Goal of the exercise
Find the line with "marchewka (pomarańczowy) (423" in the entries below. Repeat it, every following line, and the line with "- → wiadro (fioletowy) (70 310 145 381)", exactly and with nothing added.

Input material
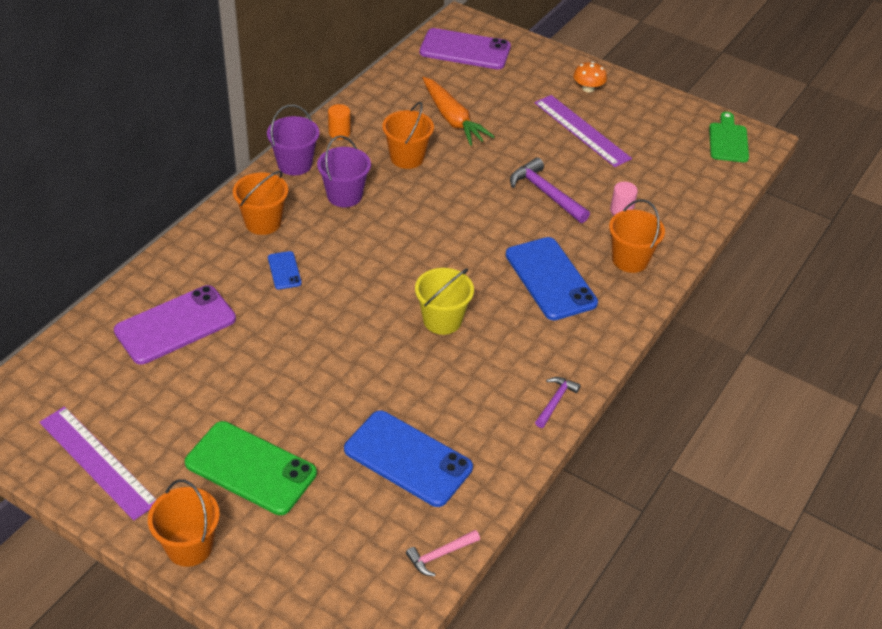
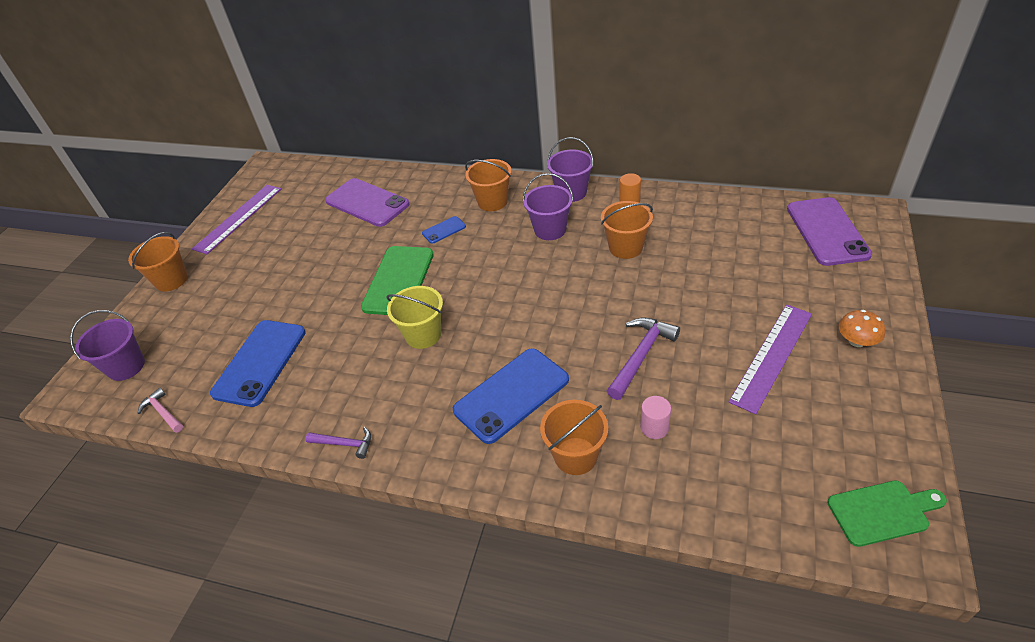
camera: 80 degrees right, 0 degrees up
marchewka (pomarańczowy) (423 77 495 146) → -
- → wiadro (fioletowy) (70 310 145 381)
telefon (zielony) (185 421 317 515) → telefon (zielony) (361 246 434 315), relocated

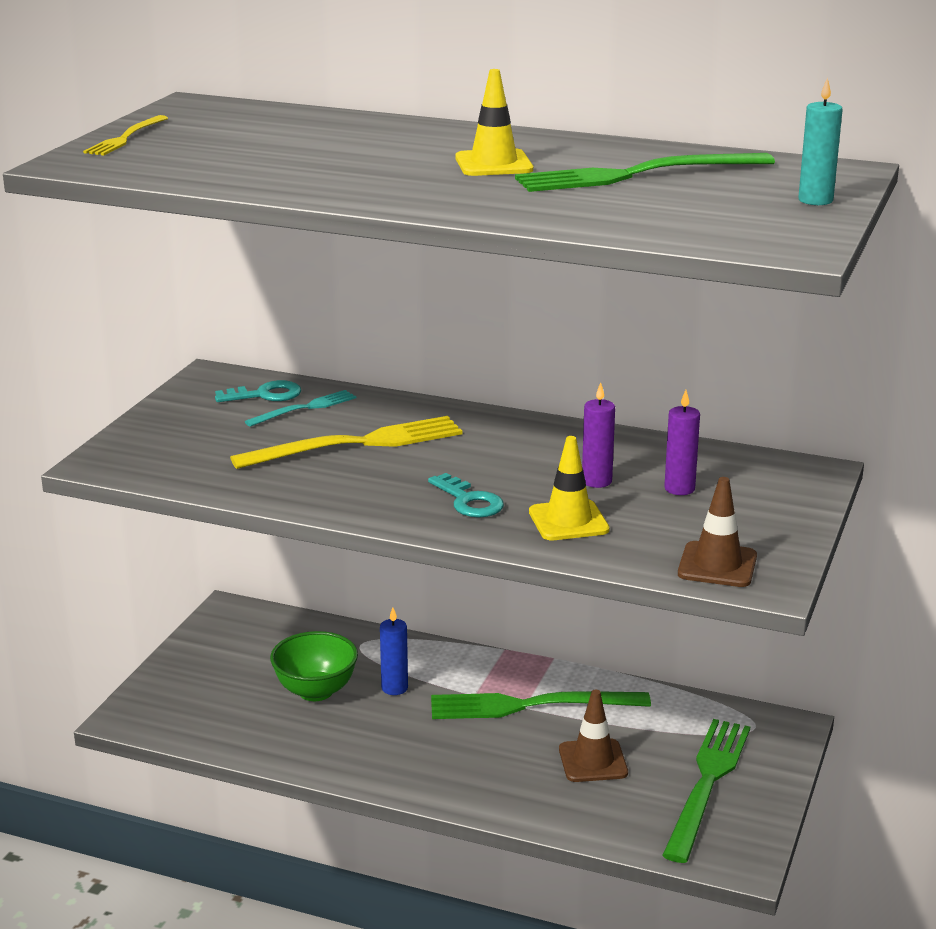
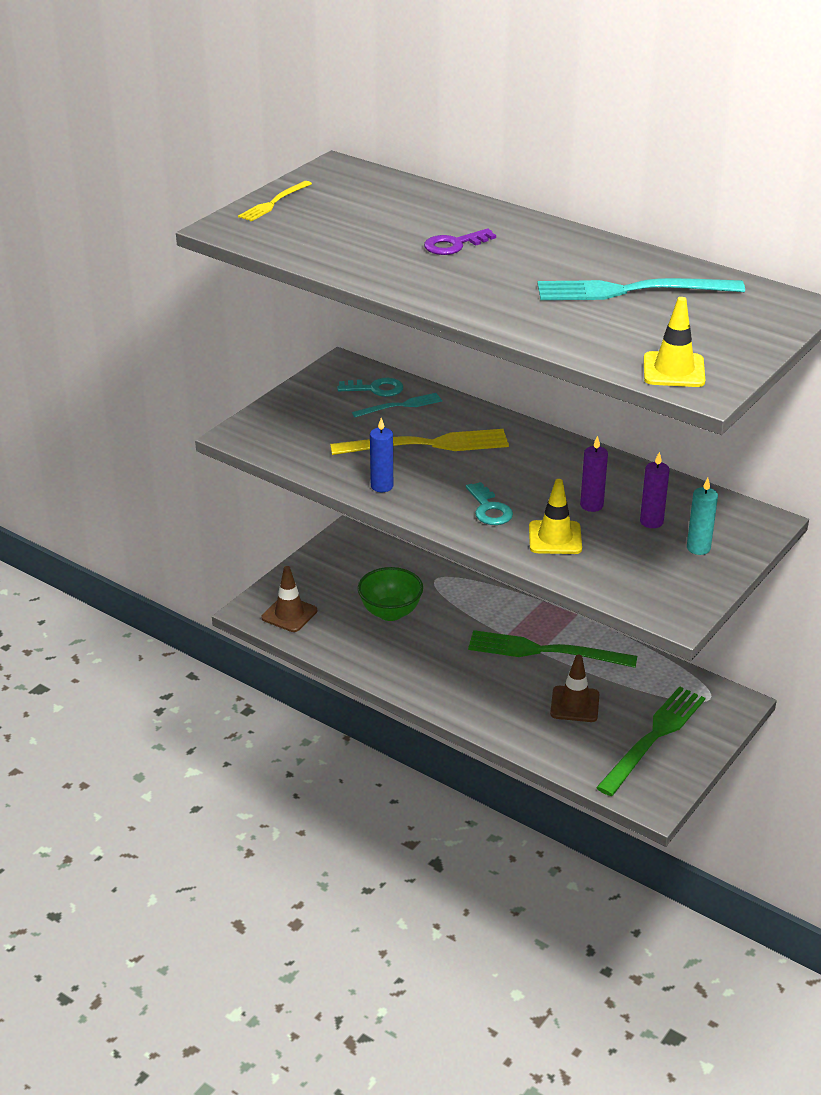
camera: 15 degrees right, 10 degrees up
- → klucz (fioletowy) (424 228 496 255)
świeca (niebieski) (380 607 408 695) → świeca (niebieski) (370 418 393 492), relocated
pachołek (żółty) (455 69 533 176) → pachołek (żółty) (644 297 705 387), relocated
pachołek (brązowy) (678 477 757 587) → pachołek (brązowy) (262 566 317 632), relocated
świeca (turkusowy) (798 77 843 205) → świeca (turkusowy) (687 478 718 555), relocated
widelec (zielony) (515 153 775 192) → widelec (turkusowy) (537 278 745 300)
...
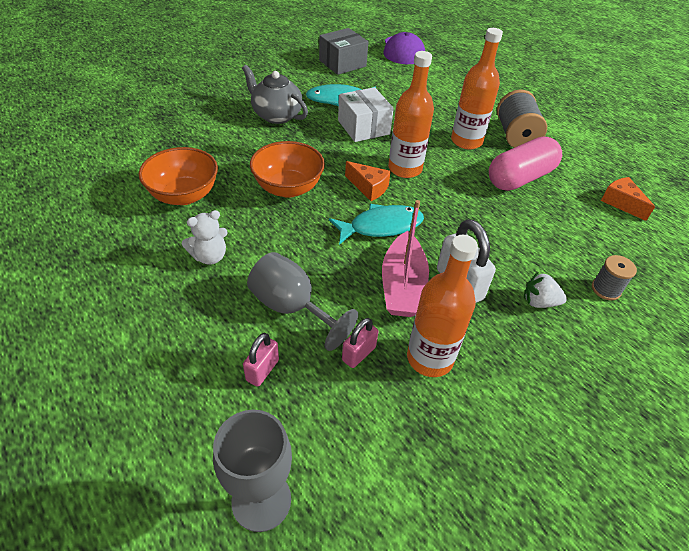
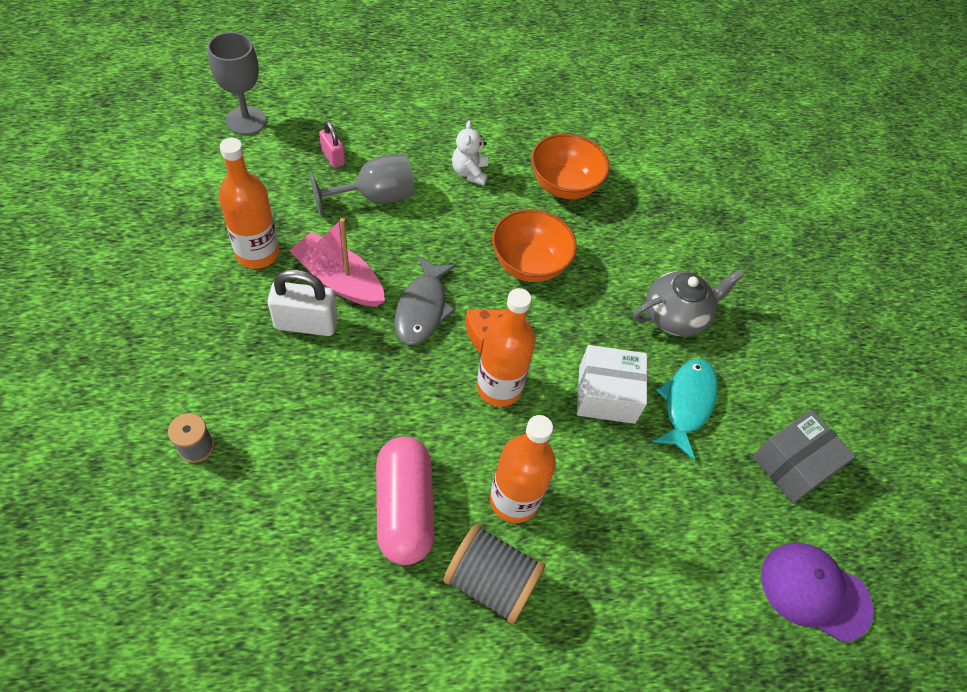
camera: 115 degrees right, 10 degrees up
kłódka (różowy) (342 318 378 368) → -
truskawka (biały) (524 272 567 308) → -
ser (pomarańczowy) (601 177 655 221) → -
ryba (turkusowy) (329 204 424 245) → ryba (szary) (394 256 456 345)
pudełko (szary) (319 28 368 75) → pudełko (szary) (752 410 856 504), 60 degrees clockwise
...
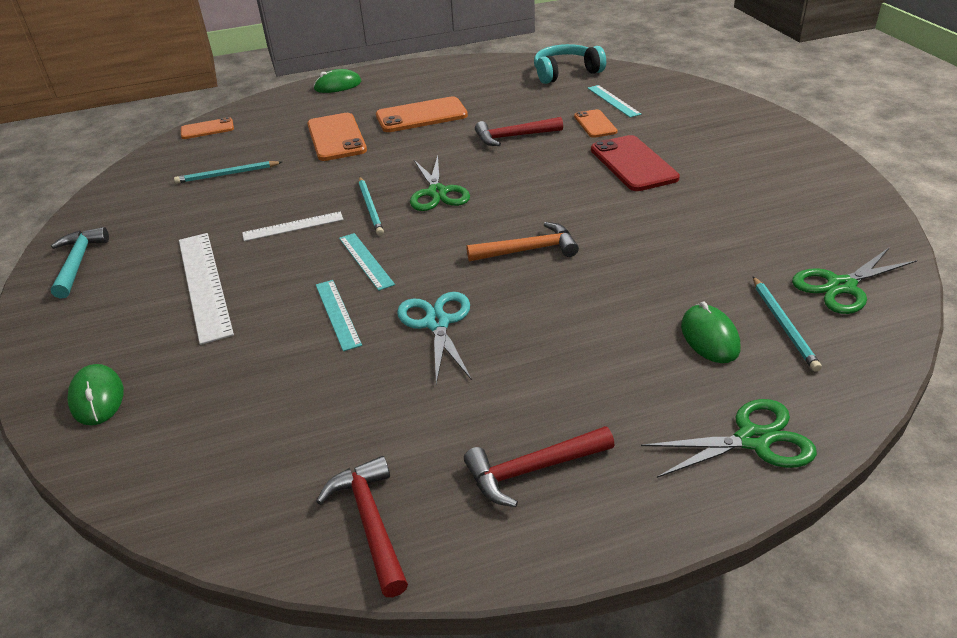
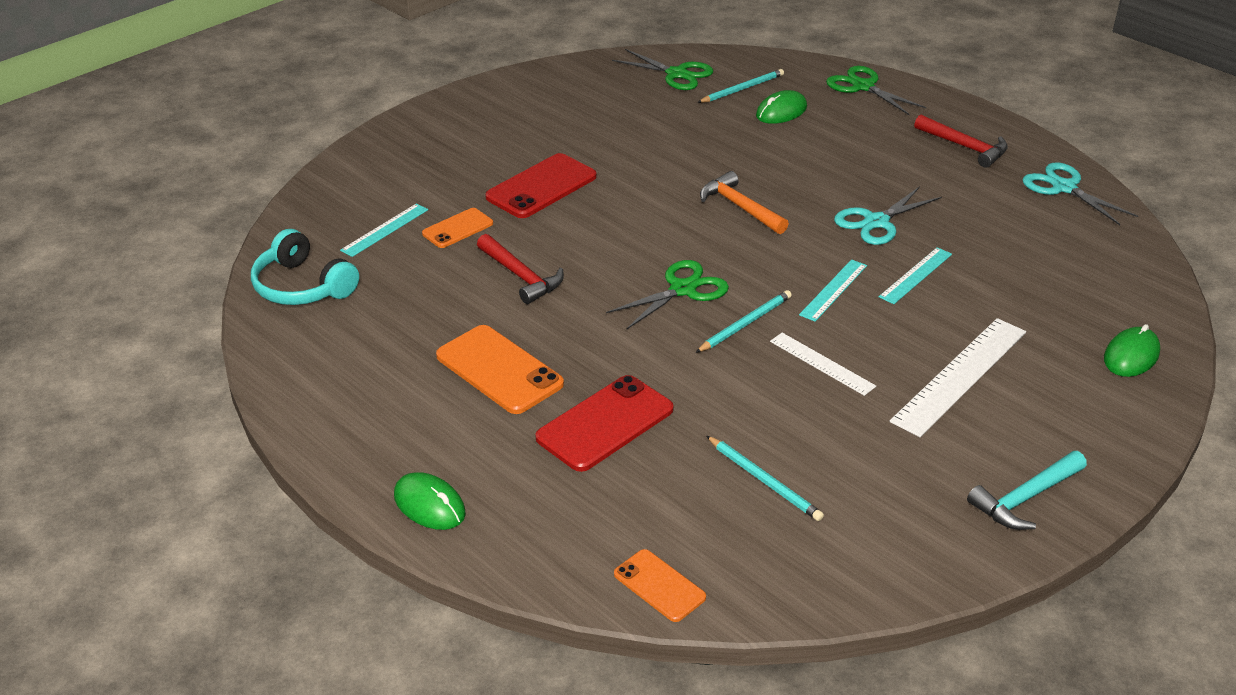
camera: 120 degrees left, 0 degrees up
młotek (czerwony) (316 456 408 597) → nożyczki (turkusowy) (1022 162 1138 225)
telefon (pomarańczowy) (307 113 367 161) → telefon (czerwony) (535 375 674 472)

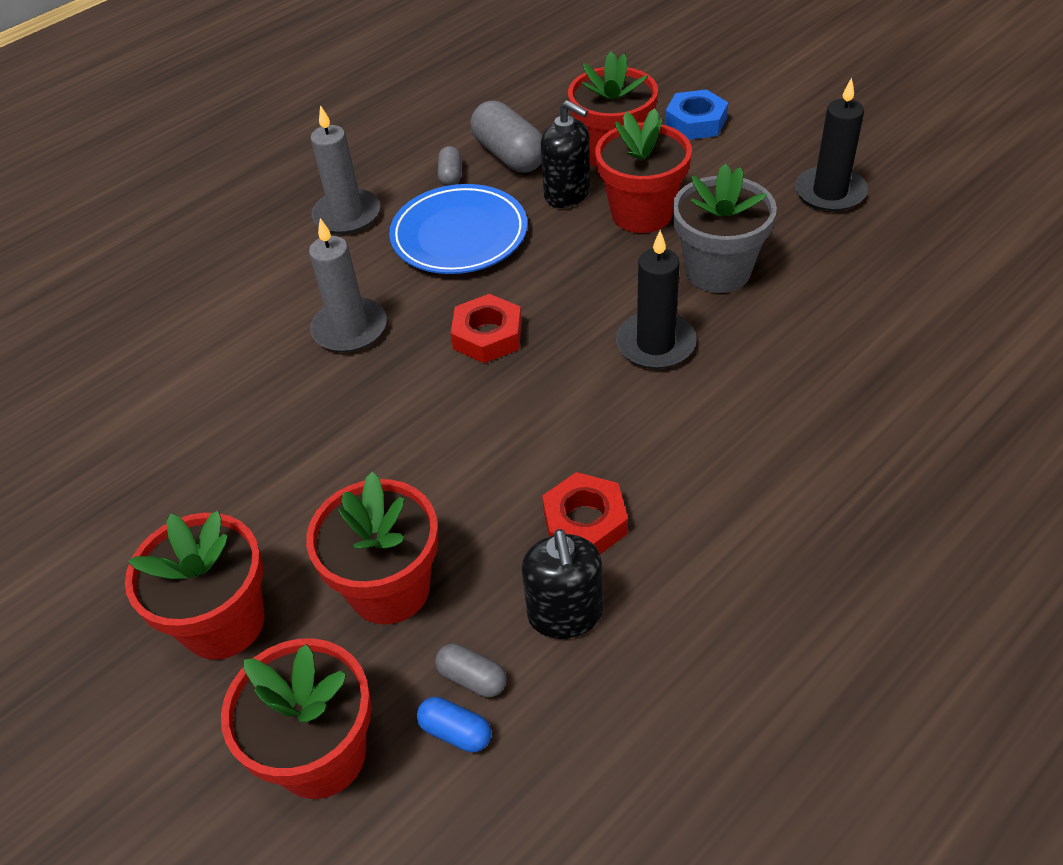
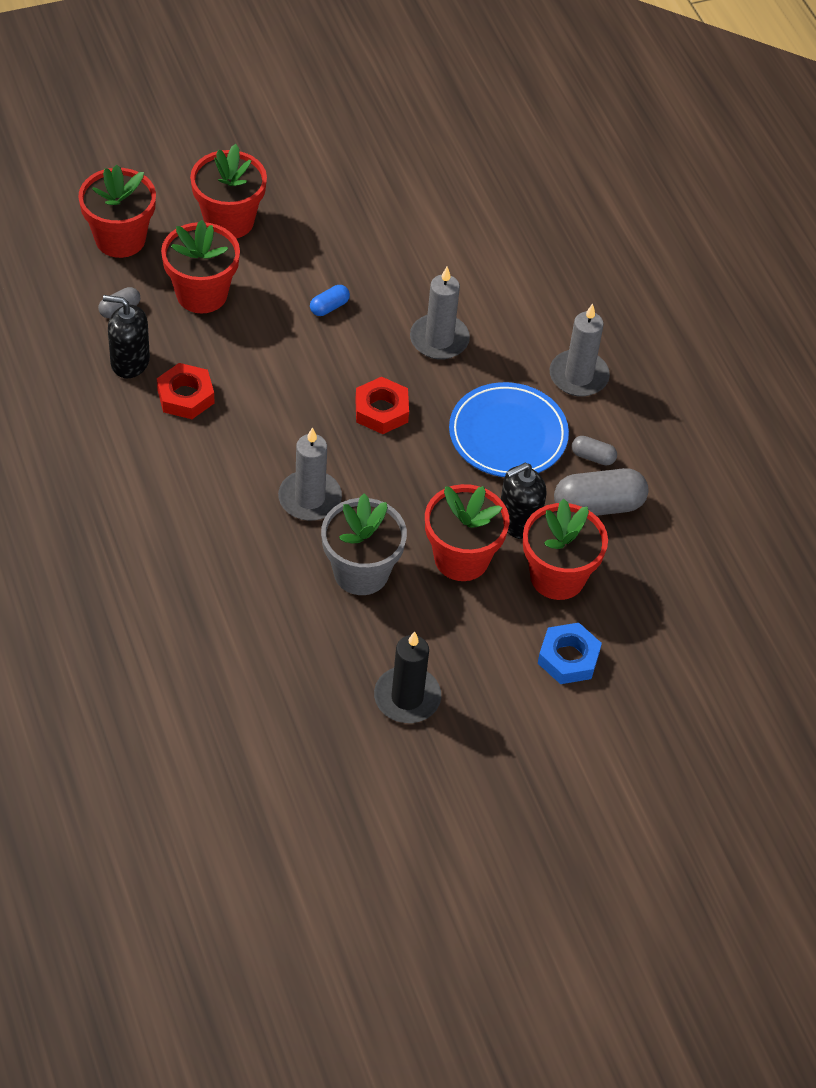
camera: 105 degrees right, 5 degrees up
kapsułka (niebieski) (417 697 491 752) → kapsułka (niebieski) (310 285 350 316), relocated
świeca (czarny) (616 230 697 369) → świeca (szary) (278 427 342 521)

Output below
marchewka (pomarańczowy) (423 77 495 146) → -
- → wiadro (fioletowy) (70 310 145 381)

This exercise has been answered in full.